### TASK
Will you write out the data exactly, excluding every picture?

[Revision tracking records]
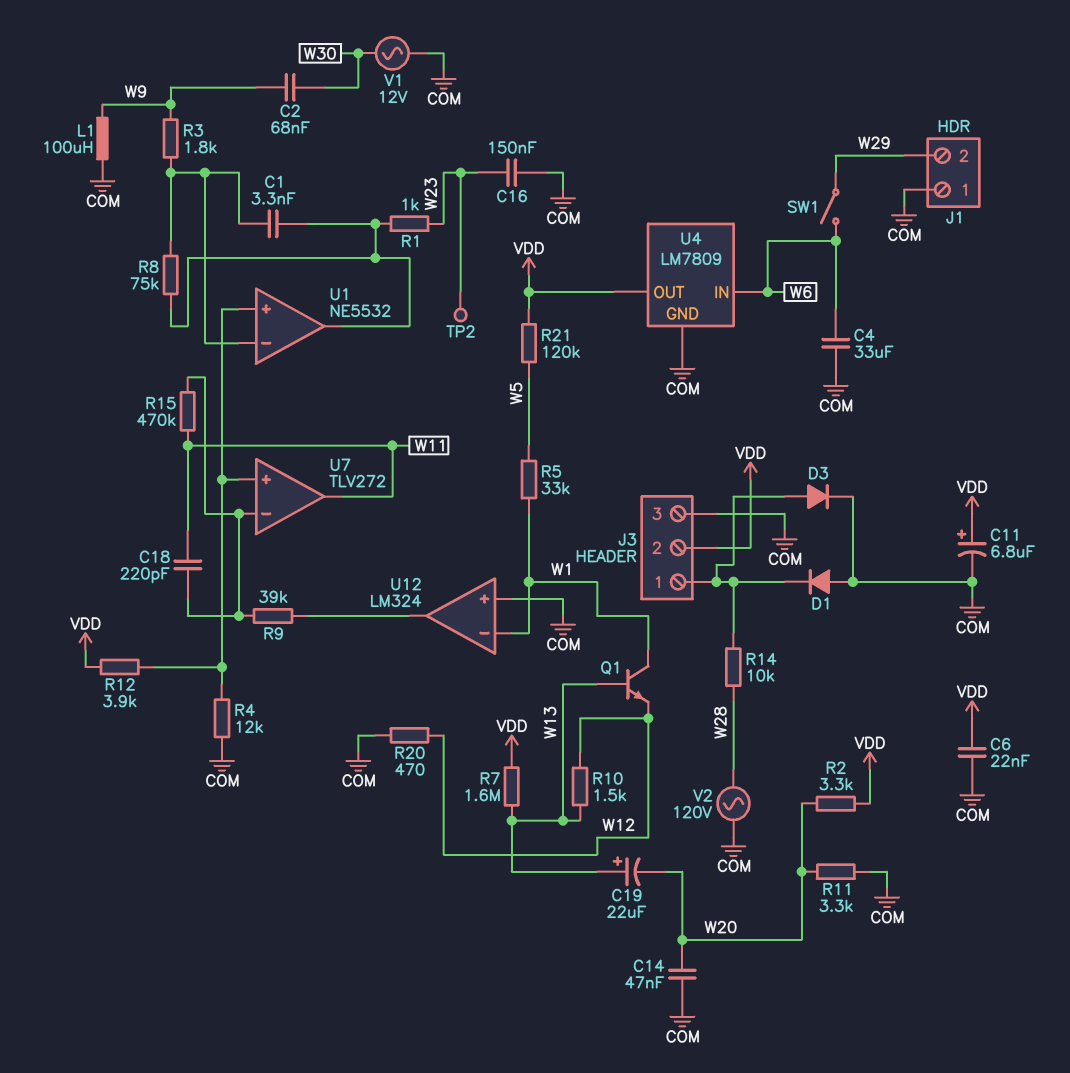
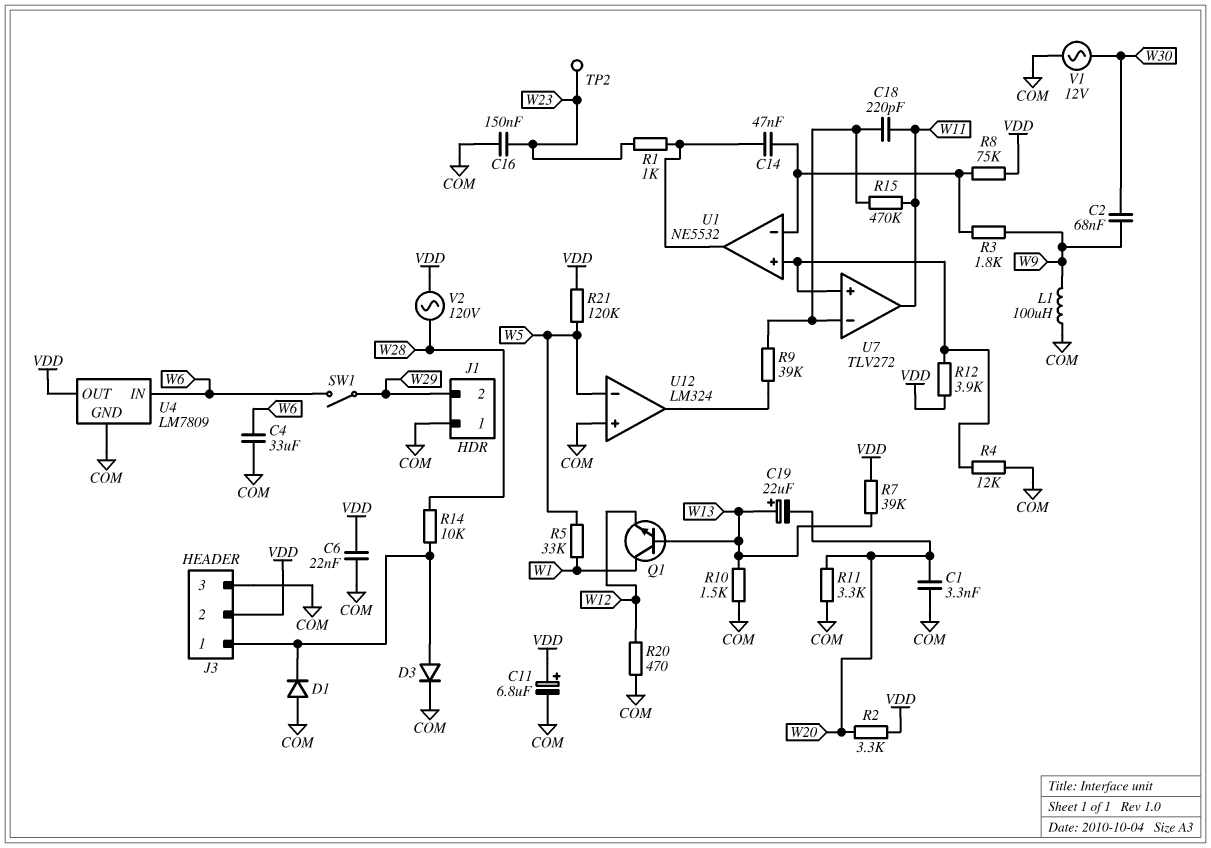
C1: 3.3nF (U1/in-, U1/out) -> 3.3nF (COM, W20)
C14: 47nF (COM, W20) -> 47nF (U1/in-, U1/out)
R7: 1.6M (VDD, W13) -> 39k (VDD, W13)
R8: 75k (U1/in-, U1/out) -> 75k (U1/in-, VDD)
R10: 1.5k (W12, W13) -> 1.5k (COM, W13)
U12 pin in-: W1 -> W5
V2: AC 120V (COM, W28) -> AC 120V (VDD, W28)

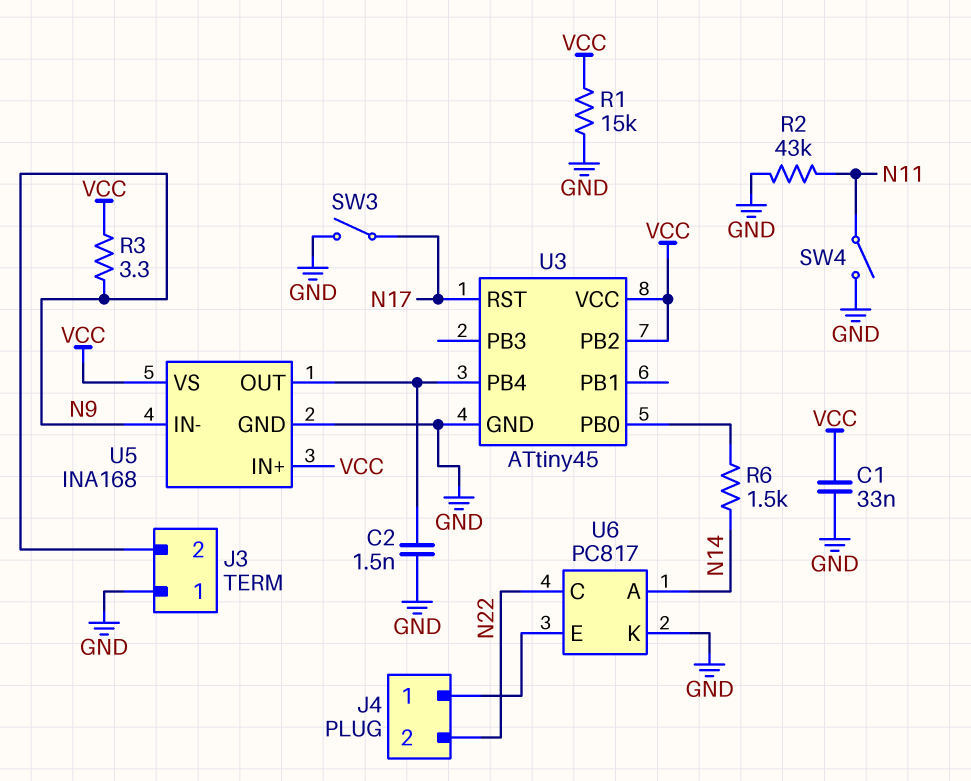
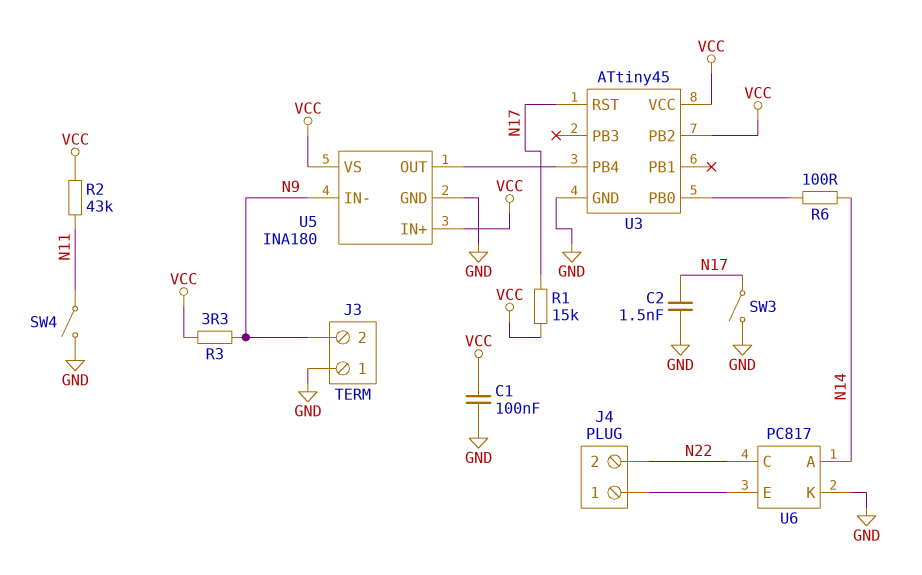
C1: 33nF (GND, VCC) -> 100nF (GND, VCC)
C2: 1.5nF (GND, U3/PB4) -> 1.5nF (GND, N17)
R1: 15k (GND, VCC) -> 15k (N17, VCC)
R2: 43k (GND, N11) -> 43k (N11, VCC)
R6: 1.5k (N14, U3/PB0) -> 100 (N14, U3/PB0)
U5: INA168 -> INA180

### SOLUTION
C1: 3.3nF (U1/in-, U1/out) -> 3.3nF (COM, W20)
C14: 47nF (COM, W20) -> 47nF (U1/in-, U1/out)
R7: 1.6M (VDD, W13) -> 39k (VDD, W13)
R8: 75k (U1/in-, U1/out) -> 75k (U1/in-, VDD)
R10: 1.5k (W12, W13) -> 1.5k (COM, W13)
U12 pin in-: W1 -> W5
V2: AC 120V (COM, W28) -> AC 120V (VDD, W28)

C1: 33nF (GND, VCC) -> 100nF (GND, VCC)
C2: 1.5nF (GND, U3/PB4) -> 1.5nF (GND, N17)
R1: 15k (GND, VCC) -> 15k (N17, VCC)
R2: 43k (GND, N11) -> 43k (N11, VCC)
R6: 1.5k (N14, U3/PB0) -> 100 (N14, U3/PB0)
U5: INA168 -> INA180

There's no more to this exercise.